> **Brief**: Skip every picture while you write out the records below, from the first line through the one that contains "D1: diode 1N4007", both ends kept.
* * * * * * * * *
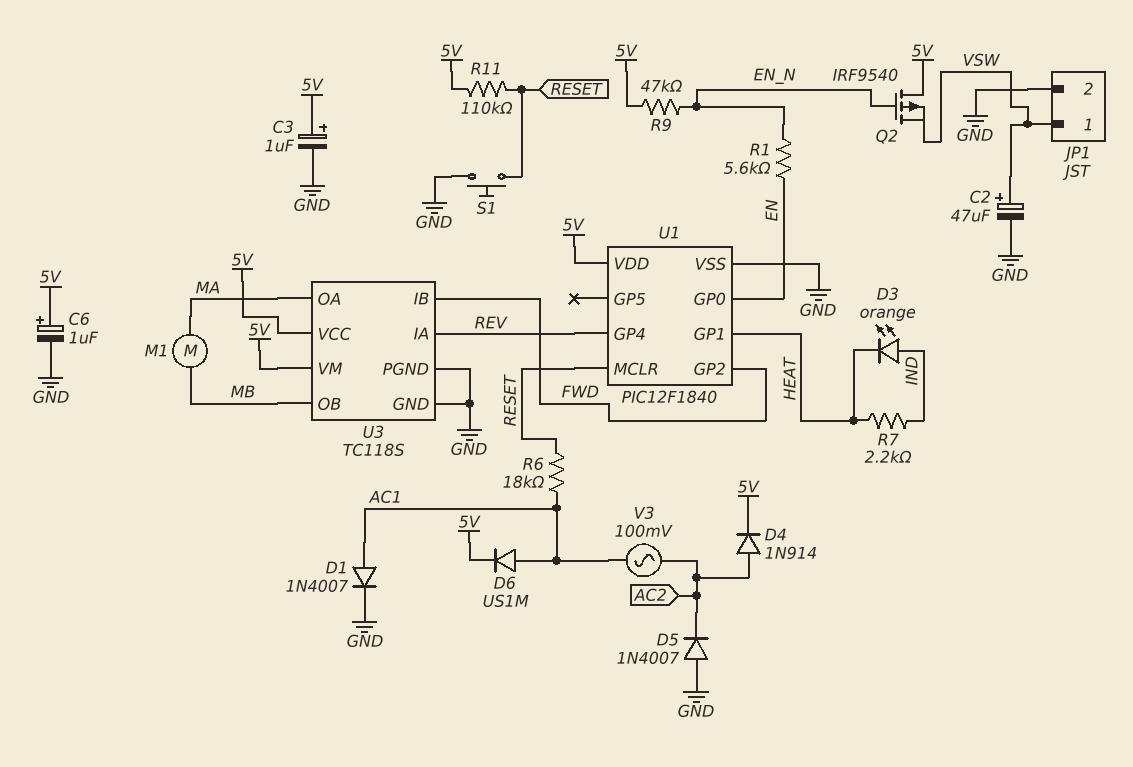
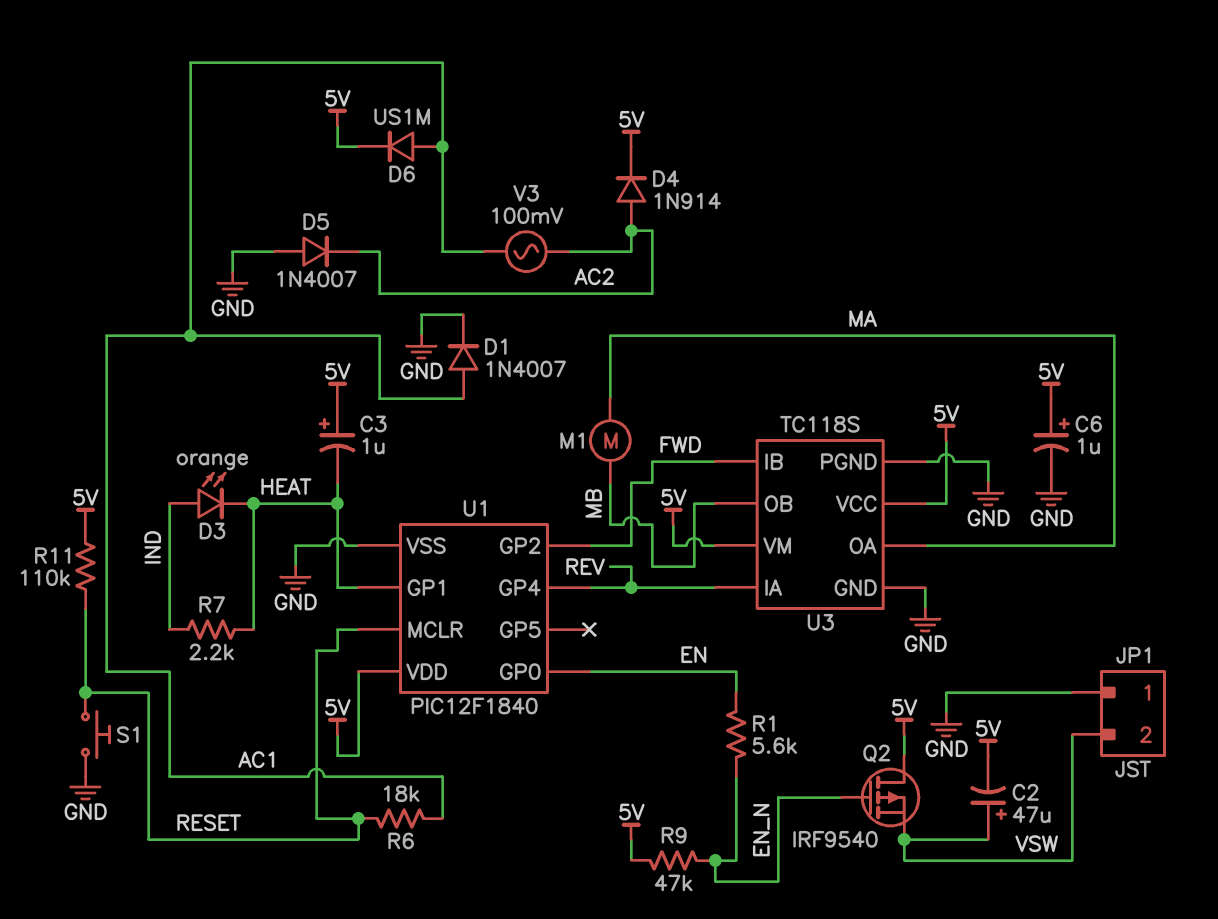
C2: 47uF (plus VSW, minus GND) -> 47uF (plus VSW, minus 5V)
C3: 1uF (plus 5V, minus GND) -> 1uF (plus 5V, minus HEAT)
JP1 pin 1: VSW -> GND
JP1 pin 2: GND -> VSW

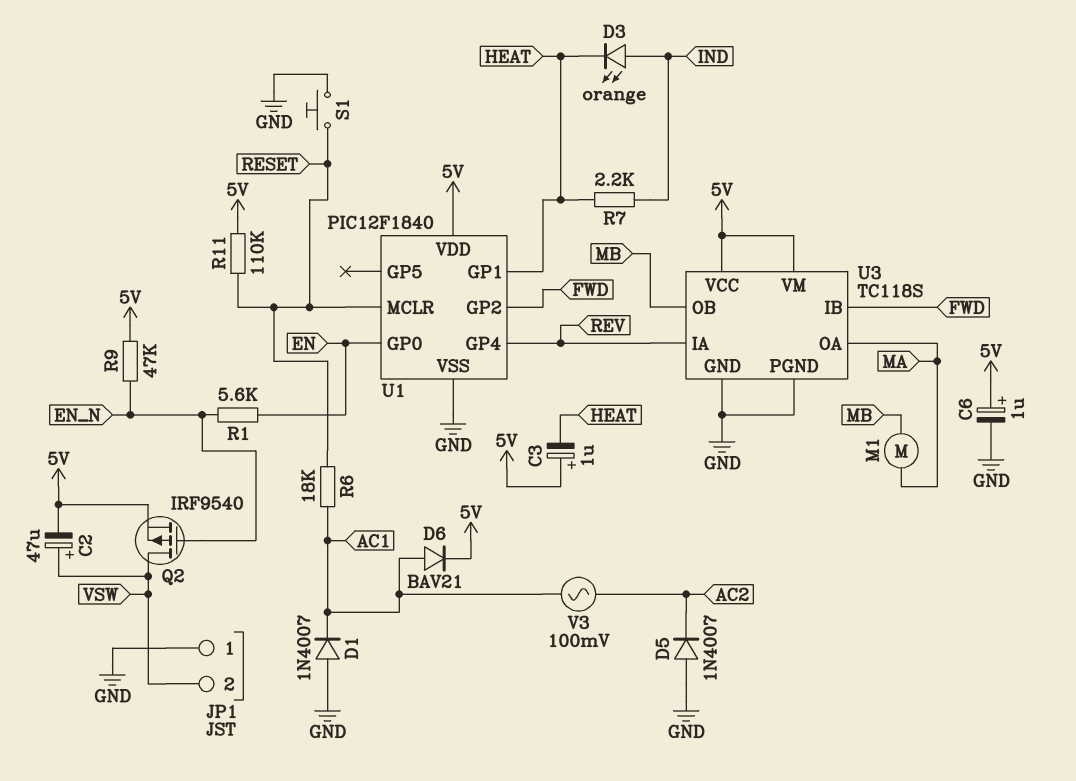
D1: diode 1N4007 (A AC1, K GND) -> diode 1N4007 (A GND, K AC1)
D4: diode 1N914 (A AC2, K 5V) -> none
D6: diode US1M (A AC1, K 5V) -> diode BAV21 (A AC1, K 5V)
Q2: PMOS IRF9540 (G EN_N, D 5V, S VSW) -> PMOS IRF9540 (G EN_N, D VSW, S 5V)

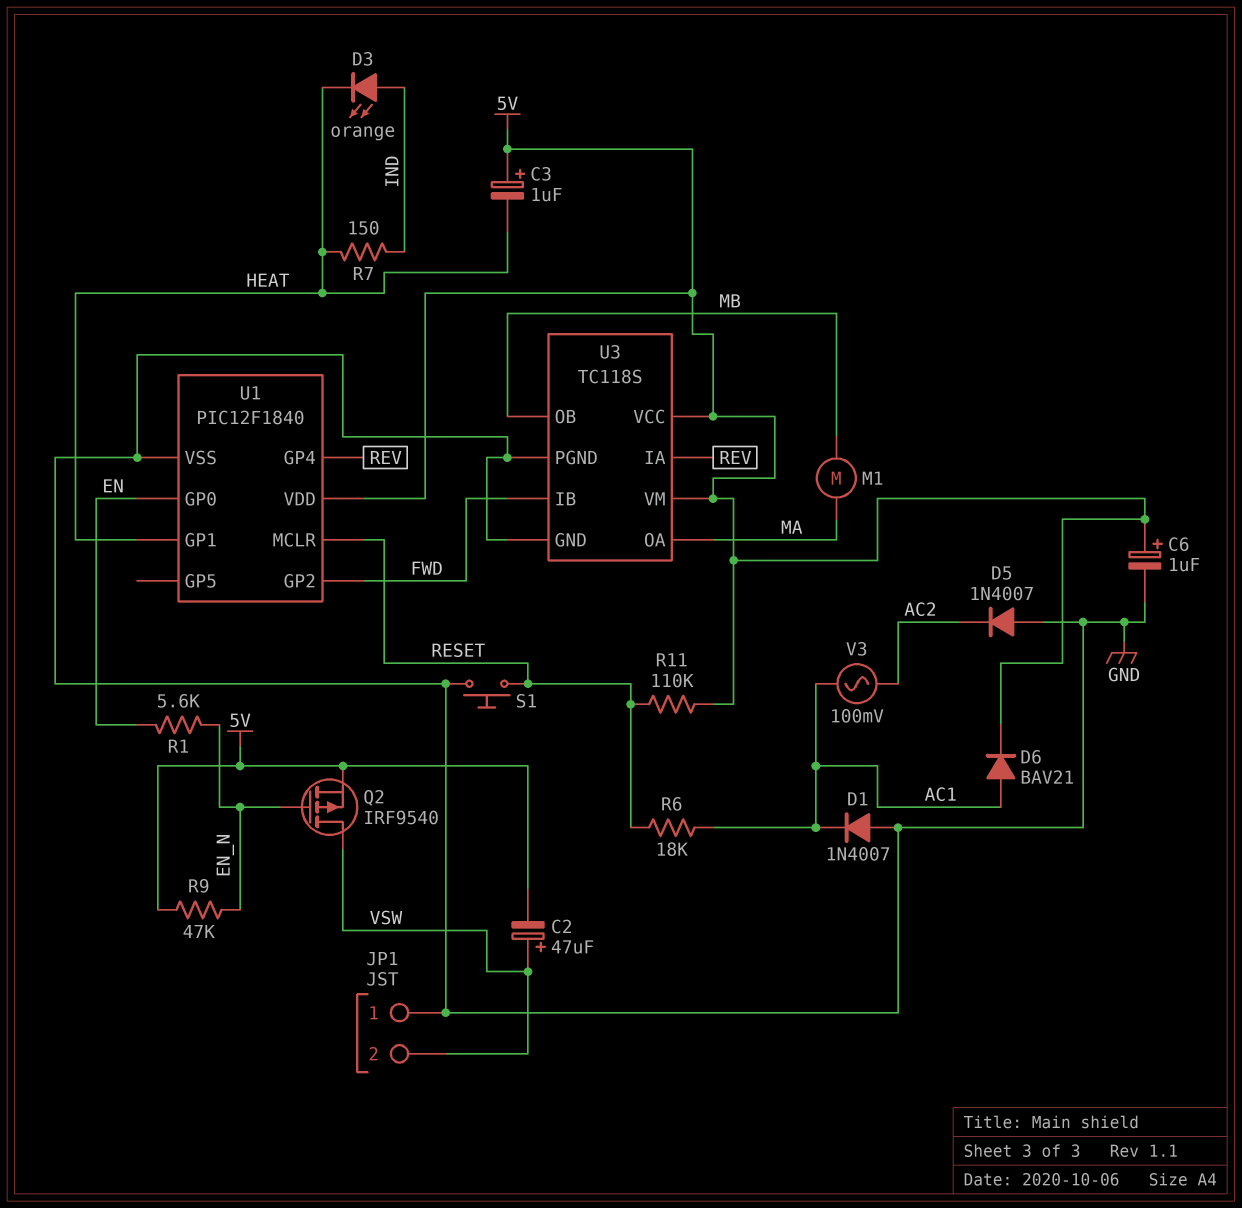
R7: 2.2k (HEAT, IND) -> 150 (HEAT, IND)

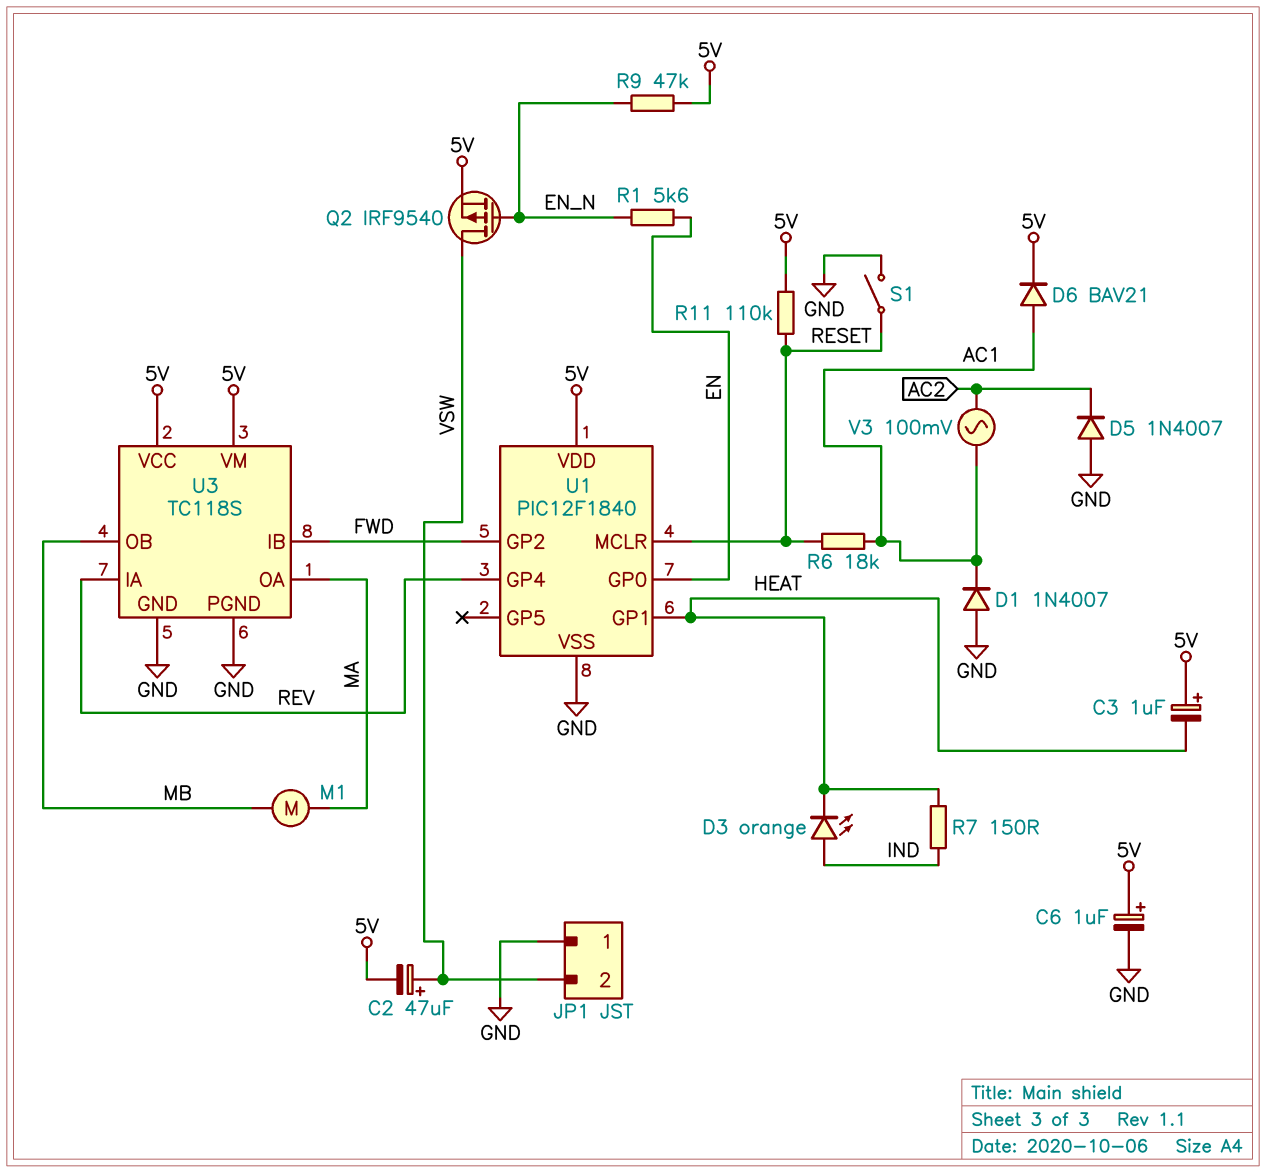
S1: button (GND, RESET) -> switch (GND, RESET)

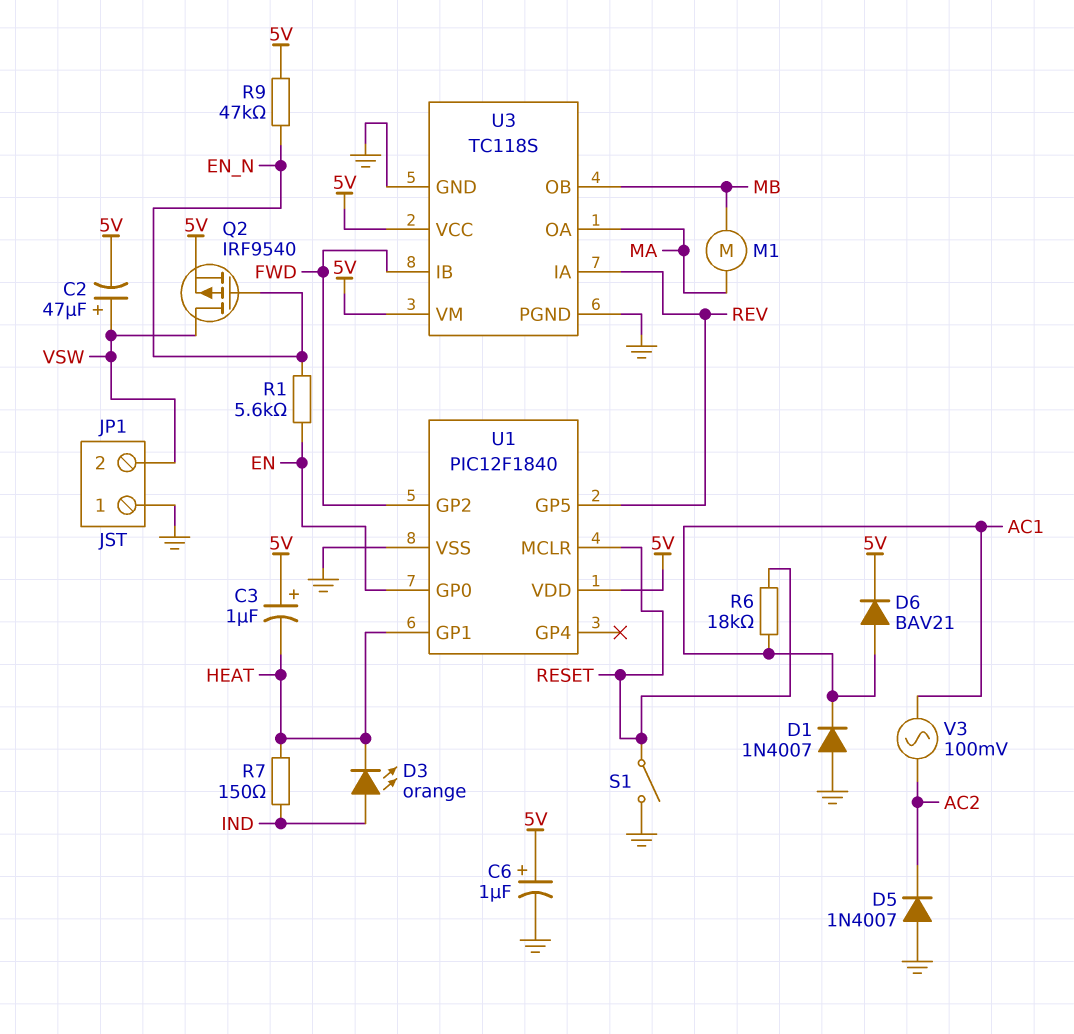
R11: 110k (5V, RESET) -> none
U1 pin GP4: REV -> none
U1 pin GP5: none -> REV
* * * * * * * * *
> **Task result**:
C2: 47uF (plus VSW, minus GND) -> 47uF (plus VSW, minus 5V)
C3: 1uF (plus 5V, minus GND) -> 1uF (plus 5V, minus HEAT)
JP1 pin 1: VSW -> GND
JP1 pin 2: GND -> VSW

D1: diode 1N4007 (A AC1, K GND) -> diode 1N4007 (A GND, K AC1)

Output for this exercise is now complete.